╭─ Extracted records
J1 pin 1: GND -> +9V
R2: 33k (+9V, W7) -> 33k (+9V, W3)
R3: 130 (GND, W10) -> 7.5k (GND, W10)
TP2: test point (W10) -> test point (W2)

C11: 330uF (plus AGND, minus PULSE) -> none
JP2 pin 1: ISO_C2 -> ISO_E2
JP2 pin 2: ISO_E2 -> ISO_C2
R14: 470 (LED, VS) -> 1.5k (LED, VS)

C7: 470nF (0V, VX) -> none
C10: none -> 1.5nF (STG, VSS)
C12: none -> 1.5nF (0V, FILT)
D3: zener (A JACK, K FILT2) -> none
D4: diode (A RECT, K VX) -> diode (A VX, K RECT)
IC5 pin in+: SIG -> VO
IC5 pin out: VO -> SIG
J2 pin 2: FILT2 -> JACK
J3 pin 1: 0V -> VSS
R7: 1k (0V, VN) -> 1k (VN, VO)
╰─
What is needed: In the records above, find the line with "TP2: test point (W10) -> test point (W2)"; write out exactly that line and each one after it, stopping after the line with "IC5 pin in+: SIG -> VO".

Answer for the task:
TP2: test point (W10) -> test point (W2)

C11: 330uF (plus AGND, minus PULSE) -> none
JP2 pin 1: ISO_C2 -> ISO_E2
JP2 pin 2: ISO_E2 -> ISO_C2
R14: 470 (LED, VS) -> 1.5k (LED, VS)

C7: 470nF (0V, VX) -> none
C10: none -> 1.5nF (STG, VSS)
C12: none -> 1.5nF (0V, FILT)
D3: zener (A JACK, K FILT2) -> none
D4: diode (A RECT, K VX) -> diode (A VX, K RECT)
IC5 pin in+: SIG -> VO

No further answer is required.